Data to use START
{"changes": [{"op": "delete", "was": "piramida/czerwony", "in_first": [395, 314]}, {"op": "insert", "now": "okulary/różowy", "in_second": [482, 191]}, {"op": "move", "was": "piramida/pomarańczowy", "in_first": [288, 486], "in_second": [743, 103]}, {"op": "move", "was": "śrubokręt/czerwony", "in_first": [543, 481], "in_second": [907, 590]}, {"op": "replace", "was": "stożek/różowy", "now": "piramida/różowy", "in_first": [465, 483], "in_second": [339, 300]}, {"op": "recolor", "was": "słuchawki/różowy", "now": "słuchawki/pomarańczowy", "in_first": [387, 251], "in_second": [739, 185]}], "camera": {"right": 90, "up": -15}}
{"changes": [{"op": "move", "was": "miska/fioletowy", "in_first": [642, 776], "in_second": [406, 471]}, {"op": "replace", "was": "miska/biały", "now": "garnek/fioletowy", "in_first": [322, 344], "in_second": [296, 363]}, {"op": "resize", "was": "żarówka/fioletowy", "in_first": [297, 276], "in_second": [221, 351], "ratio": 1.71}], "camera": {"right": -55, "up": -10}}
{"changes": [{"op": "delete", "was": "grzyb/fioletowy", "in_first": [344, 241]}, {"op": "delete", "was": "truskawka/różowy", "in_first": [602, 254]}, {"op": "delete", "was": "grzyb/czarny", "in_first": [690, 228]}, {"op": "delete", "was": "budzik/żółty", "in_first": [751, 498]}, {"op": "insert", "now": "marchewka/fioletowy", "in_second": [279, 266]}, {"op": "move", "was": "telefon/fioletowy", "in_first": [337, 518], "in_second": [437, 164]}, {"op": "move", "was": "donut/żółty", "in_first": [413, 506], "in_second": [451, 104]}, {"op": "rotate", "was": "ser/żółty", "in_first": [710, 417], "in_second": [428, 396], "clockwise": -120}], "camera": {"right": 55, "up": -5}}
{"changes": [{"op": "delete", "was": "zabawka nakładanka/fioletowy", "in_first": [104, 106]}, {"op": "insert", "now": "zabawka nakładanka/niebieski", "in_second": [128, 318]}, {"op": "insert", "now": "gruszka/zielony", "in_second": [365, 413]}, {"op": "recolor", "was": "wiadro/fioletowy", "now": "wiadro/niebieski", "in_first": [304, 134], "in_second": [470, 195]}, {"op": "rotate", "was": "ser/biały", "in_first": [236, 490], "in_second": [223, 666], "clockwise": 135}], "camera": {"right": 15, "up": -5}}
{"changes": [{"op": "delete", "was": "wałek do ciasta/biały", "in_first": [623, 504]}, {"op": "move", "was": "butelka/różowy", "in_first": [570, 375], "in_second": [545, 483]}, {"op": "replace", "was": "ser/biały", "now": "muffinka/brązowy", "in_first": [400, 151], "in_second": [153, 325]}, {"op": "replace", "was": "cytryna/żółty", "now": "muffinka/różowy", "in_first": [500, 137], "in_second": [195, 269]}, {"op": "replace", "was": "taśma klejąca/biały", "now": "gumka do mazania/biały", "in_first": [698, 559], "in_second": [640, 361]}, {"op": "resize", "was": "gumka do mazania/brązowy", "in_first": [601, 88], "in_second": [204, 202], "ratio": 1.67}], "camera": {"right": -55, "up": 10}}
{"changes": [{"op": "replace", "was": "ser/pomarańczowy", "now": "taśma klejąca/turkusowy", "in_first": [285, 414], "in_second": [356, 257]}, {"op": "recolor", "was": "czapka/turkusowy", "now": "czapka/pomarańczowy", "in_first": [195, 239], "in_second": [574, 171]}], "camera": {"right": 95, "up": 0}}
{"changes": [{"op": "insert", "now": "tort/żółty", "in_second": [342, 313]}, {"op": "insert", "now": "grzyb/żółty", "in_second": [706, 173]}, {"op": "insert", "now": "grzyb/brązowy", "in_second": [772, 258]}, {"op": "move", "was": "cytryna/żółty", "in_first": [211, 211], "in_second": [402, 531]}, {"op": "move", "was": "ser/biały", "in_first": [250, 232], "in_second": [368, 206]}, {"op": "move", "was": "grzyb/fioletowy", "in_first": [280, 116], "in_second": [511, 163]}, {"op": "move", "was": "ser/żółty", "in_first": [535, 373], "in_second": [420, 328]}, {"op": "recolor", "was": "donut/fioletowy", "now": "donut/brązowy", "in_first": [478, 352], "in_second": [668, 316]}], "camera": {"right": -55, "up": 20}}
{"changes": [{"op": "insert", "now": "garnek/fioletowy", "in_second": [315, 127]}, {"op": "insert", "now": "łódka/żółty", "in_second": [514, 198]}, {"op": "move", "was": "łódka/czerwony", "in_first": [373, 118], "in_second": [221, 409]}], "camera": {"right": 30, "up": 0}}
Data to use END
Repeat the entries shown above, every one, word for word.

■ **Solution for this problem**
{"changes": [{"op": "delete", "was": "piramida/czerwony", "in_first": [395, 314]}, {"op": "insert", "now": "okulary/różowy", "in_second": [482, 191]}, {"op": "move", "was": "piramida/pomarańczowy", "in_first": [288, 486], "in_second": [743, 103]}, {"op": "move", "was": "śrubokręt/czerwony", "in_first": [543, 481], "in_second": [907, 590]}, {"op": "replace", "was": "stożek/różowy", "now": "piramida/różowy", "in_first": [465, 483], "in_second": [339, 300]}, {"op": "recolor", "was": "słuchawki/różowy", "now": "słuchawki/pomarańczowy", "in_first": [387, 251], "in_second": [739, 185]}], "camera": {"right": 90, "up": -15}}
{"changes": [{"op": "move", "was": "miska/fioletowy", "in_first": [642, 776], "in_second": [406, 471]}, {"op": "replace", "was": "miska/biały", "now": "garnek/fioletowy", "in_first": [322, 344], "in_second": [296, 363]}, {"op": "resize", "was": "żarówka/fioletowy", "in_first": [297, 276], "in_second": [221, 351], "ratio": 1.71}], "camera": {"right": -55, "up": -10}}
{"changes": [{"op": "delete", "was": "grzyb/fioletowy", "in_first": [344, 241]}, {"op": "delete", "was": "truskawka/różowy", "in_first": [602, 254]}, {"op": "delete", "was": "grzyb/czarny", "in_first": [690, 228]}, {"op": "delete", "was": "budzik/żółty", "in_first": [751, 498]}, {"op": "insert", "now": "marchewka/fioletowy", "in_second": [279, 266]}, {"op": "move", "was": "telefon/fioletowy", "in_first": [337, 518], "in_second": [437, 164]}, {"op": "move", "was": "donut/żółty", "in_first": [413, 506], "in_second": [451, 104]}, {"op": "rotate", "was": "ser/żółty", "in_first": [710, 417], "in_second": [428, 396], "clockwise": -120}], "camera": {"right": 55, "up": -5}}
{"changes": [{"op": "delete", "was": "zabawka nakładanka/fioletowy", "in_first": [104, 106]}, {"op": "insert", "now": "zabawka nakładanka/niebieski", "in_second": [128, 318]}, {"op": "insert", "now": "gruszka/zielony", "in_second": [365, 413]}, {"op": "recolor", "was": "wiadro/fioletowy", "now": "wiadro/niebieski", "in_first": [304, 134], "in_second": [470, 195]}, {"op": "rotate", "was": "ser/biały", "in_first": [236, 490], "in_second": [223, 666], "clockwise": 135}], "camera": {"right": 15, "up": -5}}
{"changes": [{"op": "delete", "was": "wałek do ciasta/biały", "in_first": [623, 504]}, {"op": "move", "was": "butelka/różowy", "in_first": [570, 375], "in_second": [545, 483]}, {"op": "replace", "was": "ser/biały", "now": "muffinka/brązowy", "in_first": [400, 151], "in_second": [153, 325]}, {"op": "replace", "was": "cytryna/żółty", "now": "muffinka/różowy", "in_first": [500, 137], "in_second": [195, 269]}, {"op": "replace", "was": "taśma klejąca/biały", "now": "gumka do mazania/biały", "in_first": [698, 559], "in_second": [640, 361]}, {"op": "resize", "was": "gumka do mazania/brązowy", "in_first": [601, 88], "in_second": [204, 202], "ratio": 1.67}], "camera": {"right": -55, "up": 10}}
{"changes": [{"op": "replace", "was": "ser/pomarańczowy", "now": "taśma klejąca/turkusowy", "in_first": [285, 414], "in_second": [356, 257]}, {"op": "recolor", "was": "czapka/turkusowy", "now": "czapka/pomarańczowy", "in_first": [195, 239], "in_second": [574, 171]}], "camera": {"right": 95, "up": 0}}
{"changes": [{"op": "insert", "now": "tort/żółty", "in_second": [342, 313]}, {"op": "insert", "now": "grzyb/żółty", "in_second": [706, 173]}, {"op": "insert", "now": "grzyb/brązowy", "in_second": [772, 258]}, {"op": "move", "was": "cytryna/żółty", "in_first": [211, 211], "in_second": [402, 531]}, {"op": "move", "was": "ser/biały", "in_first": [250, 232], "in_second": [368, 206]}, {"op": "move", "was": "grzyb/fioletowy", "in_first": [280, 116], "in_second": [511, 163]}, {"op": "move", "was": "ser/żółty", "in_first": [535, 373], "in_second": [420, 328]}, {"op": "recolor", "was": "donut/fioletowy", "now": "donut/brązowy", "in_first": [478, 352], "in_second": [668, 316]}], "camera": {"right": -55, "up": 20}}
{"changes": [{"op": "insert", "now": "garnek/fioletowy", "in_second": [315, 127]}, {"op": "insert", "now": "łódka/żółty", "in_second": [514, 198]}, {"op": "move", "was": "łódka/czerwony", "in_first": [373, 118], "in_second": [221, 409]}], "camera": {"right": 30, "up": 0}}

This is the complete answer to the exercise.